ASSIGNED TASK:
Give back exactly the lines of the material below that start at the line containing "LDR1: GL5539 (MODE, VS) -> GL5537 (MODE, VS)" and end at the line containing "U3 pin SDA: SDA -> SCL", and no others.

DATASET EXCERPTS:
◇ ◇ ◇ ◇ ◇
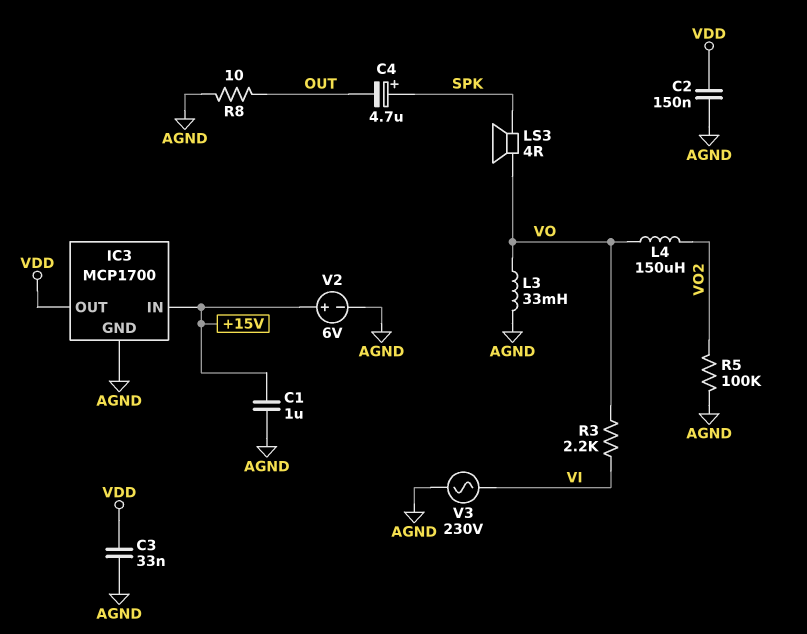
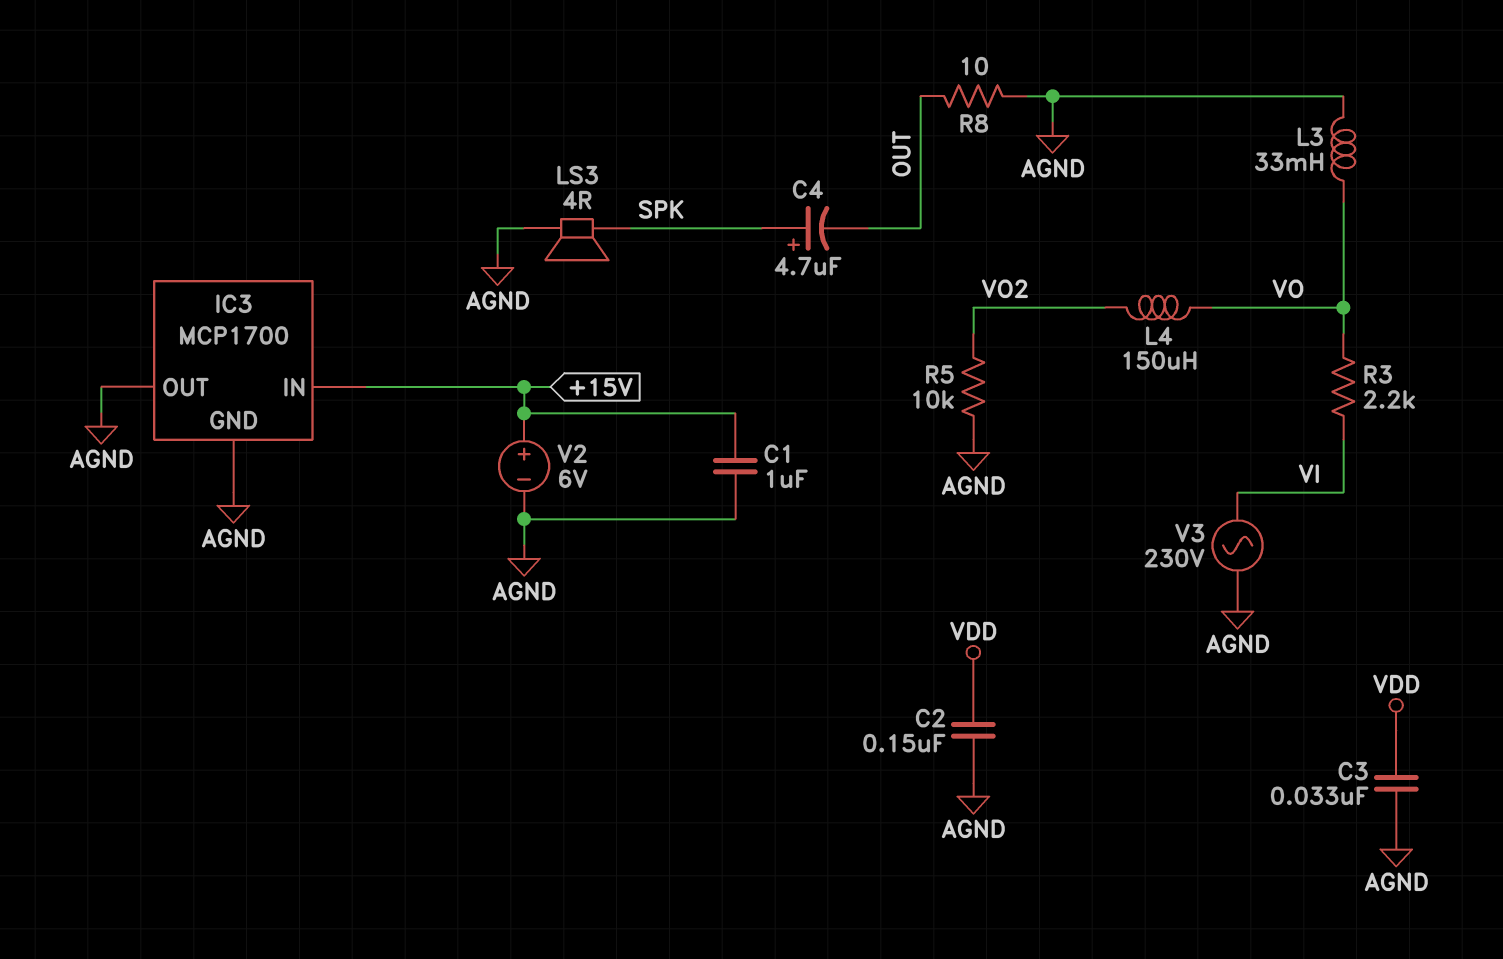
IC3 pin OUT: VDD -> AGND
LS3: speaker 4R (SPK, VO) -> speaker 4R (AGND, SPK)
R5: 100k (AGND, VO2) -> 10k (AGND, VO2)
◇ ◇ ◇ ◇ ◇
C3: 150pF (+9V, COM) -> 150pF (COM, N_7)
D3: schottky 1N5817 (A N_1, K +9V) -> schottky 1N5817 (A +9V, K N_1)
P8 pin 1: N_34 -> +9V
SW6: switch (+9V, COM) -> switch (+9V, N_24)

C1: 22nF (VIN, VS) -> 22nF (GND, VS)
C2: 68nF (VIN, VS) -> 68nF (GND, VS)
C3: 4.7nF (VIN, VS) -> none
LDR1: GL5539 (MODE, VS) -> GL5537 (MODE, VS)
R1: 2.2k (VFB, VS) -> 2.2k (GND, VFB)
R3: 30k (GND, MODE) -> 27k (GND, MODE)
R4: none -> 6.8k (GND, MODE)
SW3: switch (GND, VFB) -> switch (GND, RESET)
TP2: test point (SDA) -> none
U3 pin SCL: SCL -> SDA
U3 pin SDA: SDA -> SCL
◇ ◇ ◇ ◇ ◇
RESPONSE TO THIS EXERCISE:
LDR1: GL5539 (MODE, VS) -> GL5537 (MODE, VS)
R1: 2.2k (VFB, VS) -> 2.2k (GND, VFB)
R3: 30k (GND, MODE) -> 27k (GND, MODE)
R4: none -> 6.8k (GND, MODE)
SW3: switch (GND, VFB) -> switch (GND, RESET)
TP2: test point (SDA) -> none
U3 pin SCL: SCL -> SDA
U3 pin SDA: SDA -> SCL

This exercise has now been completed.